**PROBLEM REQUIREMENTS**
Quote all entries in full, exactly.

Before-and-after change records
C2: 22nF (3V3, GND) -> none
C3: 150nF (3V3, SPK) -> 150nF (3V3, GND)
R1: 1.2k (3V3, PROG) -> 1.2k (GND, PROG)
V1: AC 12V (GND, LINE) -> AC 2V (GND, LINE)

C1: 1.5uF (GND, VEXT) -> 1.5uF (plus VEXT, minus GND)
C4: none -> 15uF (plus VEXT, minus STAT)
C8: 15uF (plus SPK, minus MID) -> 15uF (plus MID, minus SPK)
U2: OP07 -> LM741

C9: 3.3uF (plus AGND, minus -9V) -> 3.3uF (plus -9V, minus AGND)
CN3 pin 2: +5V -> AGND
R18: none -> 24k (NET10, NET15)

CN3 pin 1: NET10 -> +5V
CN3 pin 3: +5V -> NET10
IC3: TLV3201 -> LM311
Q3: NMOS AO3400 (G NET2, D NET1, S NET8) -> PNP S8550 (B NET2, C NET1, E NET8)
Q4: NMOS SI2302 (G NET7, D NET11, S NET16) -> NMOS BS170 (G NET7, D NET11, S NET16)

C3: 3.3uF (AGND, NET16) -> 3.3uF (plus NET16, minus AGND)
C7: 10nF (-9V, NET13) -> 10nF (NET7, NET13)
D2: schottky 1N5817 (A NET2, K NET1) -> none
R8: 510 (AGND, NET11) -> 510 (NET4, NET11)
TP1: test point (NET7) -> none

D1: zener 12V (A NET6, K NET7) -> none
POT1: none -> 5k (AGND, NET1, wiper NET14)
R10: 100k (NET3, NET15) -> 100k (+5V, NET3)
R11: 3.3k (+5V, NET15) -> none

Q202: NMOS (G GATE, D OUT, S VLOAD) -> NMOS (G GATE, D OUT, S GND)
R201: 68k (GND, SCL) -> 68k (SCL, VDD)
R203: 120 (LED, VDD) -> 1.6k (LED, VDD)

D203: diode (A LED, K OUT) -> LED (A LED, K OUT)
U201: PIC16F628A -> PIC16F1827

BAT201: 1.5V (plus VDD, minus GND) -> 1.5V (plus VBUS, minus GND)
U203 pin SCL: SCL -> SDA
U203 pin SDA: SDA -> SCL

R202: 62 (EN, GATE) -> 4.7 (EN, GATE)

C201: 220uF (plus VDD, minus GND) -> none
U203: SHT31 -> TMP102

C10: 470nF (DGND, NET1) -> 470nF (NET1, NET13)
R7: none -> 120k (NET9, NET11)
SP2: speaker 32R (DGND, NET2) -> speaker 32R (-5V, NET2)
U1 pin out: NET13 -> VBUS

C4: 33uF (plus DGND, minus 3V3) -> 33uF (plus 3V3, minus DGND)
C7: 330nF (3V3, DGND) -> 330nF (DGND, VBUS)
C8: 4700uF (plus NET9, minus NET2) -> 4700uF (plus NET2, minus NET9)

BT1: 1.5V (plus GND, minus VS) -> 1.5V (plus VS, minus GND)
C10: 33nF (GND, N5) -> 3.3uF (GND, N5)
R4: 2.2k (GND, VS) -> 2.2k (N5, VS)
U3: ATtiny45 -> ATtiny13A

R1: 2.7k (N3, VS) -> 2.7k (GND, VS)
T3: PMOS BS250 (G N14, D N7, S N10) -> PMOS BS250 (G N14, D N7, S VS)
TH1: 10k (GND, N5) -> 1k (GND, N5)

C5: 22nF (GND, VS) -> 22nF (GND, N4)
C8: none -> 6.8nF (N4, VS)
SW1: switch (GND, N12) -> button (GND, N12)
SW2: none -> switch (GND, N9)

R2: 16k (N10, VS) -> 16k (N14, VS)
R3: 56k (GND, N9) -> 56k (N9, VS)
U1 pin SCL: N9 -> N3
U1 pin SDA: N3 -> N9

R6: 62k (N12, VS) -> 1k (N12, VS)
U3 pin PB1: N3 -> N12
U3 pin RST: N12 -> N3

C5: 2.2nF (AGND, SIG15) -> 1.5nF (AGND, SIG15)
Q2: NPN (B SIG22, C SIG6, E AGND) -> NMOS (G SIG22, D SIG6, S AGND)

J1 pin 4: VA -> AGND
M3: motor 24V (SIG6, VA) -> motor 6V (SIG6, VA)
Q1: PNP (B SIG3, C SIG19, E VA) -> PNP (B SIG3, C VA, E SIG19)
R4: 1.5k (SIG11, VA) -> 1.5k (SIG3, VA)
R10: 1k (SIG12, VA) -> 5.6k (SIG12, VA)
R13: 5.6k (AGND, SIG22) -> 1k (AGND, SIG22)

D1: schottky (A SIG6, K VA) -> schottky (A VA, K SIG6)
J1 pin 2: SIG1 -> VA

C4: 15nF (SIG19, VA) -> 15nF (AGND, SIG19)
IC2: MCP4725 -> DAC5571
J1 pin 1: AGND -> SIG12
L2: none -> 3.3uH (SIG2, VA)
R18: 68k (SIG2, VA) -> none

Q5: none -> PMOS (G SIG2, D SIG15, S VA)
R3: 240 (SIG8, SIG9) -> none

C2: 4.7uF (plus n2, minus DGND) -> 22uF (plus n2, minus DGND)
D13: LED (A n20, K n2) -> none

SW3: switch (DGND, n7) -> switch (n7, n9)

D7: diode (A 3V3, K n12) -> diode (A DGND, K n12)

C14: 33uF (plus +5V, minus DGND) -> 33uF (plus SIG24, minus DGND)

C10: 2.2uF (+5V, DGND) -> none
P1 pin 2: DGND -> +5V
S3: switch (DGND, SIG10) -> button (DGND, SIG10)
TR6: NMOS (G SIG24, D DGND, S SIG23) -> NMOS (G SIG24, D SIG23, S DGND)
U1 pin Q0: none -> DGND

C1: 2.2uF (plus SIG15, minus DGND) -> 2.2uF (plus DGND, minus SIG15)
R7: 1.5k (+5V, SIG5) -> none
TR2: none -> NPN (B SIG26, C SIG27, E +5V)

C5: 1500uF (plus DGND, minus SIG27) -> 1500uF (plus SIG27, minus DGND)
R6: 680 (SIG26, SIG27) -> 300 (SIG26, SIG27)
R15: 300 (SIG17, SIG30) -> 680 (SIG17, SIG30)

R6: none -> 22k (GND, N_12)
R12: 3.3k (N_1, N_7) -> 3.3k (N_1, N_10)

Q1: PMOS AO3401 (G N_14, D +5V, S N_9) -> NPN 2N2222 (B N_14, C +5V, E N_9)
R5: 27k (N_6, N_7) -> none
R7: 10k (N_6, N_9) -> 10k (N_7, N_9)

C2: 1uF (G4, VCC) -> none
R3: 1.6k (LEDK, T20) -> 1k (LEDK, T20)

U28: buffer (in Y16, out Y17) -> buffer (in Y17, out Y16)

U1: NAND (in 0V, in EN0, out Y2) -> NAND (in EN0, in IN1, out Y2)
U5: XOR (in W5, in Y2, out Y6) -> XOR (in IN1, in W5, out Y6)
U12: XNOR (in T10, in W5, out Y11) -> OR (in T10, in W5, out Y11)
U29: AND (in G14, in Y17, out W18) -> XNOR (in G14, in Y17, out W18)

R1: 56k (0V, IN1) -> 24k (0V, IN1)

**REPLY TO THE TASK**
C2: 22nF (3V3, GND) -> none
C3: 150nF (3V3, SPK) -> 150nF (3V3, GND)
R1: 1.2k (3V3, PROG) -> 1.2k (GND, PROG)
V1: AC 12V (GND, LINE) -> AC 2V (GND, LINE)

C1: 1.5uF (GND, VEXT) -> 1.5uF (plus VEXT, minus GND)
C4: none -> 15uF (plus VEXT, minus STAT)
C8: 15uF (plus SPK, minus MID) -> 15uF (plus MID, minus SPK)
U2: OP07 -> LM741

C9: 3.3uF (plus AGND, minus -9V) -> 3.3uF (plus -9V, minus AGND)
CN3 pin 2: +5V -> AGND
R18: none -> 24k (NET10, NET15)

CN3 pin 1: NET10 -> +5V
CN3 pin 3: +5V -> NET10
IC3: TLV3201 -> LM311
Q3: NMOS AO3400 (G NET2, D NET1, S NET8) -> PNP S8550 (B NET2, C NET1, E NET8)
Q4: NMOS SI2302 (G NET7, D NET11, S NET16) -> NMOS BS170 (G NET7, D NET11, S NET16)

C3: 3.3uF (AGND, NET16) -> 3.3uF (plus NET16, minus AGND)
C7: 10nF (-9V, NET13) -> 10nF (NET7, NET13)
D2: schottky 1N5817 (A NET2, K NET1) -> none
R8: 510 (AGND, NET11) -> 510 (NET4, NET11)
TP1: test point (NET7) -> none

D1: zener 12V (A NET6, K NET7) -> none
POT1: none -> 5k (AGND, NET1, wiper NET14)
R10: 100k (NET3, NET15) -> 100k (+5V, NET3)
R11: 3.3k (+5V, NET15) -> none

Q202: NMOS (G GATE, D OUT, S VLOAD) -> NMOS (G GATE, D OUT, S GND)
R201: 68k (GND, SCL) -> 68k (SCL, VDD)
R203: 120 (LED, VDD) -> 1.6k (LED, VDD)

D203: diode (A LED, K OUT) -> LED (A LED, K OUT)
U201: PIC16F628A -> PIC16F1827

BAT201: 1.5V (plus VDD, minus GND) -> 1.5V (plus VBUS, minus GND)
U203 pin SCL: SCL -> SDA
U203 pin SDA: SDA -> SCL

R202: 62 (EN, GATE) -> 4.7 (EN, GATE)

C201: 220uF (plus VDD, minus GND) -> none
U203: SHT31 -> TMP102

C10: 470nF (DGND, NET1) -> 470nF (NET1, NET13)
R7: none -> 120k (NET9, NET11)
SP2: speaker 32R (DGND, NET2) -> speaker 32R (-5V, NET2)
U1 pin out: NET13 -> VBUS

C4: 33uF (plus DGND, minus 3V3) -> 33uF (plus 3V3, minus DGND)
C7: 330nF (3V3, DGND) -> 330nF (DGND, VBUS)
C8: 4700uF (plus NET9, minus NET2) -> 4700uF (plus NET2, minus NET9)

BT1: 1.5V (plus GND, minus VS) -> 1.5V (plus VS, minus GND)
C10: 33nF (GND, N5) -> 3.3uF (GND, N5)
R4: 2.2k (GND, VS) -> 2.2k (N5, VS)
U3: ATtiny45 -> ATtiny13A

R1: 2.7k (N3, VS) -> 2.7k (GND, VS)
T3: PMOS BS250 (G N14, D N7, S N10) -> PMOS BS250 (G N14, D N7, S VS)
TH1: 10k (GND, N5) -> 1k (GND, N5)

C5: 22nF (GND, VS) -> 22nF (GND, N4)
C8: none -> 6.8nF (N4, VS)
SW1: switch (GND, N12) -> button (GND, N12)
SW2: none -> switch (GND, N9)

R2: 16k (N10, VS) -> 16k (N14, VS)
R3: 56k (GND, N9) -> 56k (N9, VS)
U1 pin SCL: N9 -> N3
U1 pin SDA: N3 -> N9

R6: 62k (N12, VS) -> 1k (N12, VS)
U3 pin PB1: N3 -> N12
U3 pin RST: N12 -> N3

C5: 2.2nF (AGND, SIG15) -> 1.5nF (AGND, SIG15)
Q2: NPN (B SIG22, C SIG6, E AGND) -> NMOS (G SIG22, D SIG6, S AGND)

J1 pin 4: VA -> AGND
M3: motor 24V (SIG6, VA) -> motor 6V (SIG6, VA)
Q1: PNP (B SIG3, C SIG19, E VA) -> PNP (B SIG3, C VA, E SIG19)
R4: 1.5k (SIG11, VA) -> 1.5k (SIG3, VA)
R10: 1k (SIG12, VA) -> 5.6k (SIG12, VA)
R13: 5.6k (AGND, SIG22) -> 1k (AGND, SIG22)

D1: schottky (A SIG6, K VA) -> schottky (A VA, K SIG6)
J1 pin 2: SIG1 -> VA

C4: 15nF (SIG19, VA) -> 15nF (AGND, SIG19)
IC2: MCP4725 -> DAC5571
J1 pin 1: AGND -> SIG12
L2: none -> 3.3uH (SIG2, VA)
R18: 68k (SIG2, VA) -> none

Q5: none -> PMOS (G SIG2, D SIG15, S VA)
R3: 240 (SIG8, SIG9) -> none

C2: 4.7uF (plus n2, minus DGND) -> 22uF (plus n2, minus DGND)
D13: LED (A n20, K n2) -> none

SW3: switch (DGND, n7) -> switch (n7, n9)

D7: diode (A 3V3, K n12) -> diode (A DGND, K n12)

C14: 33uF (plus +5V, minus DGND) -> 33uF (plus SIG24, minus DGND)

C10: 2.2uF (+5V, DGND) -> none
P1 pin 2: DGND -> +5V
S3: switch (DGND, SIG10) -> button (DGND, SIG10)
TR6: NMOS (G SIG24, D DGND, S SIG23) -> NMOS (G SIG24, D SIG23, S DGND)
U1 pin Q0: none -> DGND

C1: 2.2uF (plus SIG15, minus DGND) -> 2.2uF (plus DGND, minus SIG15)
R7: 1.5k (+5V, SIG5) -> none
TR2: none -> NPN (B SIG26, C SIG27, E +5V)

C5: 1500uF (plus DGND, minus SIG27) -> 1500uF (plus SIG27, minus DGND)
R6: 680 (SIG26, SIG27) -> 300 (SIG26, SIG27)
R15: 300 (SIG17, SIG30) -> 680 (SIG17, SIG30)

R6: none -> 22k (GND, N_12)
R12: 3.3k (N_1, N_7) -> 3.3k (N_1, N_10)

Q1: PMOS AO3401 (G N_14, D +5V, S N_9) -> NPN 2N2222 (B N_14, C +5V, E N_9)
R5: 27k (N_6, N_7) -> none
R7: 10k (N_6, N_9) -> 10k (N_7, N_9)

C2: 1uF (G4, VCC) -> none
R3: 1.6k (LEDK, T20) -> 1k (LEDK, T20)

U28: buffer (in Y16, out Y17) -> buffer (in Y17, out Y16)

U1: NAND (in 0V, in EN0, out Y2) -> NAND (in EN0, in IN1, out Y2)
U5: XOR (in W5, in Y2, out Y6) -> XOR (in IN1, in W5, out Y6)
U12: XNOR (in T10, in W5, out Y11) -> OR (in T10, in W5, out Y11)
U29: AND (in G14, in Y17, out W18) -> XNOR (in G14, in Y17, out W18)

R1: 56k (0V, IN1) -> 24k (0V, IN1)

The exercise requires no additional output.